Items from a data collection
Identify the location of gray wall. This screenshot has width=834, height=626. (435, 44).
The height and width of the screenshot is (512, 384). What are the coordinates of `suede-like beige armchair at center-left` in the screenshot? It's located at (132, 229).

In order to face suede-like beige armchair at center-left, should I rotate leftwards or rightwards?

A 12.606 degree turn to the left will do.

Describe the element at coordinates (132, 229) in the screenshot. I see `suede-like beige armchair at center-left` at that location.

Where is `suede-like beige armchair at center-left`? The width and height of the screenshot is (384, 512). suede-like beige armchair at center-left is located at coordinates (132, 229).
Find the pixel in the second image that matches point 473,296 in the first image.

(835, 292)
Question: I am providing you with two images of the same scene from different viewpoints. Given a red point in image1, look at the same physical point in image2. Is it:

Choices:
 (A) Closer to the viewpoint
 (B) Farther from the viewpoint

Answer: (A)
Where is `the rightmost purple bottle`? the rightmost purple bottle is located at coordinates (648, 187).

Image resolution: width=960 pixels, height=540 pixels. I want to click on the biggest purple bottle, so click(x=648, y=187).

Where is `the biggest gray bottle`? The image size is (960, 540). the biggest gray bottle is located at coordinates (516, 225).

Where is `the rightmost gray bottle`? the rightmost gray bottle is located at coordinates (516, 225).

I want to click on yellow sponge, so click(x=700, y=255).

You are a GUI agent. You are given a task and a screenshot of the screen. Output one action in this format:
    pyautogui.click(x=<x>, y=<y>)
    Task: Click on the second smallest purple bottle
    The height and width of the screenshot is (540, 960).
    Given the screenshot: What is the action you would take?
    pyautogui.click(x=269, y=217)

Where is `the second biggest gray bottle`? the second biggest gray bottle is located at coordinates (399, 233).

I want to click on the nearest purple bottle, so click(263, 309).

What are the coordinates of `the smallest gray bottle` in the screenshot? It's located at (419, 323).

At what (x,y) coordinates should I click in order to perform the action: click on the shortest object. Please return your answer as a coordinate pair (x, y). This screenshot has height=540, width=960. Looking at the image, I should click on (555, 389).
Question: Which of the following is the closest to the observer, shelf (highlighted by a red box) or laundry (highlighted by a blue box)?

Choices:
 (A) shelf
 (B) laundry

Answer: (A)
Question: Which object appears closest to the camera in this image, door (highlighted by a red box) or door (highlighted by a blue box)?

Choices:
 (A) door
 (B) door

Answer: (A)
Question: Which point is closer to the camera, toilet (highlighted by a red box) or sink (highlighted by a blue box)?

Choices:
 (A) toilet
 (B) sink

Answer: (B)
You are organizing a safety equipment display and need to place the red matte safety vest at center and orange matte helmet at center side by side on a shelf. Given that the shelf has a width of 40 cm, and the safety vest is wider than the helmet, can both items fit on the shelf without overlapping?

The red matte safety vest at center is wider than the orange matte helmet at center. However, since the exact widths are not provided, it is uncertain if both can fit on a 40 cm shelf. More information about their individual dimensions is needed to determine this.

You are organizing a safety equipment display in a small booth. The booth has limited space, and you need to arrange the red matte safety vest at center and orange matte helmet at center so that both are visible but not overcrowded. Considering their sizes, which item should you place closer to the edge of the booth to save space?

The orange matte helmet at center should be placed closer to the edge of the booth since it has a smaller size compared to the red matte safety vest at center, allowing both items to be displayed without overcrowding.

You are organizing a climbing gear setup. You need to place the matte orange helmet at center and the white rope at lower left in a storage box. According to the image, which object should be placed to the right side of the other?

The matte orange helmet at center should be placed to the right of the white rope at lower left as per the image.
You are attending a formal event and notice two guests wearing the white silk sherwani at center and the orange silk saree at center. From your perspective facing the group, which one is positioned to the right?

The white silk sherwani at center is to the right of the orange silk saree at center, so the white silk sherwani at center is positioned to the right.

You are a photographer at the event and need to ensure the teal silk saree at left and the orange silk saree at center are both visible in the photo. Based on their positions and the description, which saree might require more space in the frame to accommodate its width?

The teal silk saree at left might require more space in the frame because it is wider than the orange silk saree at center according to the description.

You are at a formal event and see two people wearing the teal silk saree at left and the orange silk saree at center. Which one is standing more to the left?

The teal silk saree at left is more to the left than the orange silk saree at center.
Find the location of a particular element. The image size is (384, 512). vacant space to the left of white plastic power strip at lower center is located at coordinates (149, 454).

• **Problem description**
Copy out all of the items above, keeping every line identical to the original.

• **Expected answer**
Identify the location of gray wall. This screenshot has width=834, height=626. (435, 44).
The height and width of the screenshot is (512, 384). What are the coordinates of `suede-like beige armchair at center-left` in the screenshot? It's located at (132, 229).

In order to face suede-like beige armchair at center-left, should I rotate leftwards or rightwards?

A 12.606 degree turn to the left will do.

Describe the element at coordinates (132, 229) in the screenshot. I see `suede-like beige armchair at center-left` at that location.

Where is `suede-like beige armchair at center-left`? The width and height of the screenshot is (384, 512). suede-like beige armchair at center-left is located at coordinates (132, 229).
Find the pixel in the second image that matches point 473,296 in the first image.

(835, 292)
Question: I am providing you with two images of the same scene from different viewpoints. Given a red point in image1, look at the same physical point in image2. Is it:

Choices:
 (A) Closer to the viewpoint
 (B) Farther from the viewpoint

Answer: (A)
Where is `the rightmost purple bottle`? the rightmost purple bottle is located at coordinates (648, 187).

Image resolution: width=960 pixels, height=540 pixels. I want to click on the biggest purple bottle, so click(x=648, y=187).

Where is `the biggest gray bottle`? The image size is (960, 540). the biggest gray bottle is located at coordinates (516, 225).

Where is `the rightmost gray bottle`? the rightmost gray bottle is located at coordinates (516, 225).

I want to click on yellow sponge, so click(x=700, y=255).

You are a GUI agent. You are given a task and a screenshot of the screen. Output one action in this format:
    pyautogui.click(x=<x>, y=<y>)
    Task: Click on the second smallest purple bottle
    The height and width of the screenshot is (540, 960).
    Given the screenshot: What is the action you would take?
    pyautogui.click(x=269, y=217)

Where is `the second biggest gray bottle`? the second biggest gray bottle is located at coordinates (399, 233).

I want to click on the nearest purple bottle, so click(263, 309).

What are the coordinates of `the smallest gray bottle` in the screenshot? It's located at (419, 323).

At what (x,y) coordinates should I click in order to perform the action: click on the shortest object. Please return your answer as a coordinate pair (x, y). This screenshot has height=540, width=960. Looking at the image, I should click on (555, 389).
Question: Which of the following is the closest to the observer, shelf (highlighted by a red box) or laundry (highlighted by a blue box)?

Choices:
 (A) shelf
 (B) laundry

Answer: (A)
Question: Which object appears closest to the camera in this image, door (highlighted by a red box) or door (highlighted by a blue box)?

Choices:
 (A) door
 (B) door

Answer: (A)
Question: Which point is closer to the camera, toilet (highlighted by a red box) or sink (highlighted by a blue box)?

Choices:
 (A) toilet
 (B) sink

Answer: (B)
You are organizing a safety equipment display and need to place the red matte safety vest at center and orange matte helmet at center side by side on a shelf. Given that the shelf has a width of 40 cm, and the safety vest is wider than the helmet, can both items fit on the shelf without overlapping?

The red matte safety vest at center is wider than the orange matte helmet at center. However, since the exact widths are not provided, it is uncertain if both can fit on a 40 cm shelf. More information about their individual dimensions is needed to determine this.

You are organizing a safety equipment display in a small booth. The booth has limited space, and you need to arrange the red matte safety vest at center and orange matte helmet at center so that both are visible but not overcrowded. Considering their sizes, which item should you place closer to the edge of the booth to save space?

The orange matte helmet at center should be placed closer to the edge of the booth since it has a smaller size compared to the red matte safety vest at center, allowing both items to be displayed without overcrowding.

You are organizing a climbing gear setup. You need to place the matte orange helmet at center and the white rope at lower left in a storage box. According to the image, which object should be placed to the right side of the other?

The matte orange helmet at center should be placed to the right of the white rope at lower left as per the image.
You are attending a formal event and notice two guests wearing the white silk sherwani at center and the orange silk saree at center. From your perspective facing the group, which one is positioned to the right?

The white silk sherwani at center is to the right of the orange silk saree at center, so the white silk sherwani at center is positioned to the right.

You are a photographer at the event and need to ensure the teal silk saree at left and the orange silk saree at center are both visible in the photo. Based on their positions and the description, which saree might require more space in the frame to accommodate its width?

The teal silk saree at left might require more space in the frame because it is wider than the orange silk saree at center according to the description.

You are at a formal event and see two people wearing the teal silk saree at left and the orange silk saree at center. Which one is standing more to the left?

The teal silk saree at left is more to the left than the orange silk saree at center.
Find the location of a particular element. The image size is (384, 512). vacant space to the left of white plastic power strip at lower center is located at coordinates (149, 454).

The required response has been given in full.